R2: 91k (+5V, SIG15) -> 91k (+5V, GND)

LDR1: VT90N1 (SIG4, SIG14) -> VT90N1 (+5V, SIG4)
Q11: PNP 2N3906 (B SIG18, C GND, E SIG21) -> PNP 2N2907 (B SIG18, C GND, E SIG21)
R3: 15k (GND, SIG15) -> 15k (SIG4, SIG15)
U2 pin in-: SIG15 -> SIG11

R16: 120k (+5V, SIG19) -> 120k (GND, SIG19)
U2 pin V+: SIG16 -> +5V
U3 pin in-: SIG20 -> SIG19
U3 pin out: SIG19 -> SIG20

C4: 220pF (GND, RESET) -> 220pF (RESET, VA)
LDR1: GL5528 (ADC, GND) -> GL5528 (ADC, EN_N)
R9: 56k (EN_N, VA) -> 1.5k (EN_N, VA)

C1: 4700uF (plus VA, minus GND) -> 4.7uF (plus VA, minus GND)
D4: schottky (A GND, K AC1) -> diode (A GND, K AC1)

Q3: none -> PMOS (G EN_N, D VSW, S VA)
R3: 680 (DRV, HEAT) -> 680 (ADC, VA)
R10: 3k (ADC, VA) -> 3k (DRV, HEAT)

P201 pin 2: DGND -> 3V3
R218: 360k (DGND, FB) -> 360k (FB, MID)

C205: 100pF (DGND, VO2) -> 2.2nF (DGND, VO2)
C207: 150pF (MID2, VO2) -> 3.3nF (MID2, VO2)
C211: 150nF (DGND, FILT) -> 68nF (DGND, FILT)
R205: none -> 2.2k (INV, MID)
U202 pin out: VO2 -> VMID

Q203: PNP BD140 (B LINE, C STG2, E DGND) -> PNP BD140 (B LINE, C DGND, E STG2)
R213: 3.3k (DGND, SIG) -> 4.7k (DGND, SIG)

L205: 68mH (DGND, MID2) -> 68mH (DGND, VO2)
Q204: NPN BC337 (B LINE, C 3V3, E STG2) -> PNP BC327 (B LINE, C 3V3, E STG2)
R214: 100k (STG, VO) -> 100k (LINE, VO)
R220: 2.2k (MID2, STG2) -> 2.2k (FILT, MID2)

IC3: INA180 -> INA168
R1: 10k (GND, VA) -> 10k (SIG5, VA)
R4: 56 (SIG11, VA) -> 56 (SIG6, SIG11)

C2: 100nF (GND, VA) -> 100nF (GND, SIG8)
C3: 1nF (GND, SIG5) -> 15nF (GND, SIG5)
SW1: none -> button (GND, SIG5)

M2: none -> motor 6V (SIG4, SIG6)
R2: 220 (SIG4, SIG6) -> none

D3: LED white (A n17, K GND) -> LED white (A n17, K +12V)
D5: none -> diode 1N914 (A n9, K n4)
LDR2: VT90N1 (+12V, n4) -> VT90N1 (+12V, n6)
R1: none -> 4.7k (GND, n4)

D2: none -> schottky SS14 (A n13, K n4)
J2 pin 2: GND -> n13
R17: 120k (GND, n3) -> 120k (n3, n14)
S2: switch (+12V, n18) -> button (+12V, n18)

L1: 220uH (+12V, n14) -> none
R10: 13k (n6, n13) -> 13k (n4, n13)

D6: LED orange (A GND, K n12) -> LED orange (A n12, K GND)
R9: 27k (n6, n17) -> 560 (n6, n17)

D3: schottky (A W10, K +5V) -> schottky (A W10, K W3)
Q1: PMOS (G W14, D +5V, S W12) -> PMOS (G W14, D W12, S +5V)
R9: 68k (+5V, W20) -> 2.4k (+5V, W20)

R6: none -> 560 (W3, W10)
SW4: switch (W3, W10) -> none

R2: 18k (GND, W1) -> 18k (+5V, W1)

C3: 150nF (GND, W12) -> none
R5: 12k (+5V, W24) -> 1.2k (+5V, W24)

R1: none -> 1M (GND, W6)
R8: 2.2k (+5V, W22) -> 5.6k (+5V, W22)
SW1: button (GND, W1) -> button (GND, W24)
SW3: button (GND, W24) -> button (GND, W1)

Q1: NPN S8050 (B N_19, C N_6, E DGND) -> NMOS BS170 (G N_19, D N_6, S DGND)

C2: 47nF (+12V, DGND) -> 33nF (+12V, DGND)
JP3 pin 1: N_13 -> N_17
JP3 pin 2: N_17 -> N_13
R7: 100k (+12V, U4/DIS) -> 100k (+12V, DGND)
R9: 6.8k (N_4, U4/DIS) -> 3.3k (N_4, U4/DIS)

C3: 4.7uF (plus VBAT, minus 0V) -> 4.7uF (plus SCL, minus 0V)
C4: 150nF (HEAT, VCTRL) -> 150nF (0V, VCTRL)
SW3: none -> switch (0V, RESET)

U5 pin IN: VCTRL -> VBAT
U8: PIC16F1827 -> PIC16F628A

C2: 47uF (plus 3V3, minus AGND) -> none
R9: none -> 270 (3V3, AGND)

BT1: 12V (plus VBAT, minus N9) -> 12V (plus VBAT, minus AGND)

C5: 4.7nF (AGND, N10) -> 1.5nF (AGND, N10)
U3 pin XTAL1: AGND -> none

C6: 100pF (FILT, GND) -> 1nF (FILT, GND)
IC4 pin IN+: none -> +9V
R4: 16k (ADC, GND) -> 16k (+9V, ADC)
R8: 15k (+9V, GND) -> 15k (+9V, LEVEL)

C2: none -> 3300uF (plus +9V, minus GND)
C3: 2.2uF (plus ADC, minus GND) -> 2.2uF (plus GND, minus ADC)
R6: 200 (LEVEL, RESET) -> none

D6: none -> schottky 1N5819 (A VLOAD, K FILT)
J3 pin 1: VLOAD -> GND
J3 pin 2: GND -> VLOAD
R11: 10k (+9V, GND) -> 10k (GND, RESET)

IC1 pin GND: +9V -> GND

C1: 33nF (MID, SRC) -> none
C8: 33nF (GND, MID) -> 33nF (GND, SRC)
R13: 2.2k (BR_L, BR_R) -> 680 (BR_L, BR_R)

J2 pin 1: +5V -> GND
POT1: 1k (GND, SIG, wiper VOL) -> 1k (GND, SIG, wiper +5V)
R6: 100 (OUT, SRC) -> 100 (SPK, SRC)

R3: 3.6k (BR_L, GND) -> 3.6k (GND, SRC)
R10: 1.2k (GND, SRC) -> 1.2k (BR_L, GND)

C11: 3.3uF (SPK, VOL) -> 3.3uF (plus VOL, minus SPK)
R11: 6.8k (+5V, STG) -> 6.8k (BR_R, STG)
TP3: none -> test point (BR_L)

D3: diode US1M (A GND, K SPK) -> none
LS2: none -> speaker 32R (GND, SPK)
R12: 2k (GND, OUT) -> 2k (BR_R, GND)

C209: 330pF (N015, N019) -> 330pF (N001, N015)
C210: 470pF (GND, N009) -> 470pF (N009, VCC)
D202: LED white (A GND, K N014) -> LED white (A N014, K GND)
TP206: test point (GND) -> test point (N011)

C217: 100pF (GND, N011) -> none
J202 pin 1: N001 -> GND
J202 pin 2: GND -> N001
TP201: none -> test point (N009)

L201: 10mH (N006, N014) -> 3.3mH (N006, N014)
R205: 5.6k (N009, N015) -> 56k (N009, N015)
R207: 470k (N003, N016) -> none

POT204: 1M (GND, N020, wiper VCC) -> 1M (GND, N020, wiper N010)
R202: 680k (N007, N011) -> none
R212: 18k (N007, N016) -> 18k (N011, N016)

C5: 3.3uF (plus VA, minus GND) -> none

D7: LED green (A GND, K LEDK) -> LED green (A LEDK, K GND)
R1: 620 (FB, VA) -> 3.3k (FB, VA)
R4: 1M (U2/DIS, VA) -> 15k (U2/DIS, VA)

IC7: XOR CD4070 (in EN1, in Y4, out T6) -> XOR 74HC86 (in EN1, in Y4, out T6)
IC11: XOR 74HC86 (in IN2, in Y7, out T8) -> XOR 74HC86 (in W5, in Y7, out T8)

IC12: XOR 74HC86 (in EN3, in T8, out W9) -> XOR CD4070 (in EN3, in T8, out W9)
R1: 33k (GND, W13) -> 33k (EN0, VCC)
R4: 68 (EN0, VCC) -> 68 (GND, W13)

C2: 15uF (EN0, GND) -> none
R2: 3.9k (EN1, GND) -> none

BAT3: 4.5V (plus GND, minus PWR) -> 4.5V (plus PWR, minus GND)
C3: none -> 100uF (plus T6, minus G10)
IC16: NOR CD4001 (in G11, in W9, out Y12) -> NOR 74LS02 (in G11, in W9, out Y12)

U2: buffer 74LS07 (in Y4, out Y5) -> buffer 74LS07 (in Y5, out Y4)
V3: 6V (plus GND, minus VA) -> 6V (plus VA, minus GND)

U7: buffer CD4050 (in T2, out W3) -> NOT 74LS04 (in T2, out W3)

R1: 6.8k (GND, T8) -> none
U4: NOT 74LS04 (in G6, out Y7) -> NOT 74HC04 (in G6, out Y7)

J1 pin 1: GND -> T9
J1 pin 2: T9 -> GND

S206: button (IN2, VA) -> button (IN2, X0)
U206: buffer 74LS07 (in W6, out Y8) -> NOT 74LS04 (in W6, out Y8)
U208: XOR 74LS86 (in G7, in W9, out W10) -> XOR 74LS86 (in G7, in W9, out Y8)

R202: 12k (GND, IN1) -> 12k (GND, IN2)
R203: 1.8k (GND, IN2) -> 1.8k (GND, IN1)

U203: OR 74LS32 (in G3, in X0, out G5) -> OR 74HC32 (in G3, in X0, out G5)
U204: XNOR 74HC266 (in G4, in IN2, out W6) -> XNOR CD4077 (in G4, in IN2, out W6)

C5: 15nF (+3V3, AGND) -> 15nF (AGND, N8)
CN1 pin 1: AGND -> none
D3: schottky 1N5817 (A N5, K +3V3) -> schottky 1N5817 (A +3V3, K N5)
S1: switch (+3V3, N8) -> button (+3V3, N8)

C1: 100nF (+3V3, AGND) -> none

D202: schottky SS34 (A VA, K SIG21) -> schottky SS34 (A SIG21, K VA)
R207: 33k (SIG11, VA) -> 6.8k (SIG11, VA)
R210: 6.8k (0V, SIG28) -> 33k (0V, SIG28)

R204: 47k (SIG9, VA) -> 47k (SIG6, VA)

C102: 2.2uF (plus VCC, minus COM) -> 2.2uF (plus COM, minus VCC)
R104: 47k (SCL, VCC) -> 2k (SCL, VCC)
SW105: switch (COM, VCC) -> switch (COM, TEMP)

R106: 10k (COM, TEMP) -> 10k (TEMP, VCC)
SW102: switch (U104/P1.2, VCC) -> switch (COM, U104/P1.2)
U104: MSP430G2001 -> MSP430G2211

• _YOUR INSTRUCTIONS_
Output the material above exactly, but only from the line that carries "R1: 10k (GND, VA) -> 10k (SIG5, VA)" through the line that carries "R9: 68k (+5V, W20) -> 2.4k (+5V, W20)".

• _WRITTEN ANSWER_
R1: 10k (GND, VA) -> 10k (SIG5, VA)
R4: 56 (SIG11, VA) -> 56 (SIG6, SIG11)

C2: 100nF (GND, VA) -> 100nF (GND, SIG8)
C3: 1nF (GND, SIG5) -> 15nF (GND, SIG5)
SW1: none -> button (GND, SIG5)

M2: none -> motor 6V (SIG4, SIG6)
R2: 220 (SIG4, SIG6) -> none

D3: LED white (A n17, K GND) -> LED white (A n17, K +12V)
D5: none -> diode 1N914 (A n9, K n4)
LDR2: VT90N1 (+12V, n4) -> VT90N1 (+12V, n6)
R1: none -> 4.7k (GND, n4)

D2: none -> schottky SS14 (A n13, K n4)
J2 pin 2: GND -> n13
R17: 120k (GND, n3) -> 120k (n3, n14)
S2: switch (+12V, n18) -> button (+12V, n18)

L1: 220uH (+12V, n14) -> none
R10: 13k (n6, n13) -> 13k (n4, n13)

D6: LED orange (A GND, K n12) -> LED orange (A n12, K GND)
R9: 27k (n6, n17) -> 560 (n6, n17)

D3: schottky (A W10, K +5V) -> schottky (A W10, K W3)
Q1: PMOS (G W14, D +5V, S W12) -> PMOS (G W14, D W12, S +5V)
R9: 68k (+5V, W20) -> 2.4k (+5V, W20)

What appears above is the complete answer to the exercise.